(Beginning of SUPPLIED DATA)
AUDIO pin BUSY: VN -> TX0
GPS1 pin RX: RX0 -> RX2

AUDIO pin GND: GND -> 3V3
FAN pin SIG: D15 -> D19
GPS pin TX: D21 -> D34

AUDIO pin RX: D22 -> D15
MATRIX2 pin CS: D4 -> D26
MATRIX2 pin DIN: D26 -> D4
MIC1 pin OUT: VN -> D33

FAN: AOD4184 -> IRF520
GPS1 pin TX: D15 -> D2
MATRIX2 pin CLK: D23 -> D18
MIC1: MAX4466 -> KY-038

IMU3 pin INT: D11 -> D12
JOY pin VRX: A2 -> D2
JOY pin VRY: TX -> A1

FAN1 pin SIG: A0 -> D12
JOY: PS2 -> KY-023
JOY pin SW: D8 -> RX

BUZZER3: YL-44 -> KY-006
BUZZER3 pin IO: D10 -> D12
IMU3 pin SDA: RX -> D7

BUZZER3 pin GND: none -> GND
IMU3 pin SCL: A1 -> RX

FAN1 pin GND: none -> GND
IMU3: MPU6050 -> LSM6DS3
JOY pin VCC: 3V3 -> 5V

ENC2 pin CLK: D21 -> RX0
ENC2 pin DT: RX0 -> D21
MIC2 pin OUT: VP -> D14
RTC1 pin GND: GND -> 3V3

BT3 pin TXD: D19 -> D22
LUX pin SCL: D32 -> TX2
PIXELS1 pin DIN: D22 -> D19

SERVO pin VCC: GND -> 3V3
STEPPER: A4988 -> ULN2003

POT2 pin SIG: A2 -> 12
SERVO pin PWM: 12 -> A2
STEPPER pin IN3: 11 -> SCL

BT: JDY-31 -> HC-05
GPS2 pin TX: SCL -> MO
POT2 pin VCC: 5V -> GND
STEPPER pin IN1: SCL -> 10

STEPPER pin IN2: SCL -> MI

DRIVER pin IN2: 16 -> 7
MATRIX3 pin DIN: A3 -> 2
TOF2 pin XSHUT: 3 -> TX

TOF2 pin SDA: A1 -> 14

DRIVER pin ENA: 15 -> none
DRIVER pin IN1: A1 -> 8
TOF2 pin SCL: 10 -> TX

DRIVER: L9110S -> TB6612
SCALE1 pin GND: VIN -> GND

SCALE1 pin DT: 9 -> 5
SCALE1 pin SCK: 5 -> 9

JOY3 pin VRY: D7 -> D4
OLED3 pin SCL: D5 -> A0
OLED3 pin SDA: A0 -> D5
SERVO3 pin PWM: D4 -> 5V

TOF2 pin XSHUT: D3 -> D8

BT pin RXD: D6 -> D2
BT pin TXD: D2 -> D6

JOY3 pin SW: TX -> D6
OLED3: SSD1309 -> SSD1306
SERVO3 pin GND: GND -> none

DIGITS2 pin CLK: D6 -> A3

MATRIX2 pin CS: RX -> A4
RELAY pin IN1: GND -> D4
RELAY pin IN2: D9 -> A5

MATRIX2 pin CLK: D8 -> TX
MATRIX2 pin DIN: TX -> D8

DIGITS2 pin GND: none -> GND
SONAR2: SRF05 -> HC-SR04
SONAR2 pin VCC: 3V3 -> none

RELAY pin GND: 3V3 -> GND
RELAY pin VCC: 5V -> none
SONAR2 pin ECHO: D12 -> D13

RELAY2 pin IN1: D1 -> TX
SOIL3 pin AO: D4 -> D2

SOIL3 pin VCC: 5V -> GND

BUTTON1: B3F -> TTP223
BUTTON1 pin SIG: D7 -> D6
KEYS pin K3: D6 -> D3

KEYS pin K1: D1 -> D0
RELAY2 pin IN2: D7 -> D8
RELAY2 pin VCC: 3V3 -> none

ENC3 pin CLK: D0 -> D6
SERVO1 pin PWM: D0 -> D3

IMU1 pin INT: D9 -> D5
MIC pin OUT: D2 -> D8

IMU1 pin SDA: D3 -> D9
(End of SUPPLIED DATA)
GOAL OF THE EXERCISE: Tally, across the records, each line that contains the word "none", and answer with nothing except the count.

YOUR SOLUTION: 8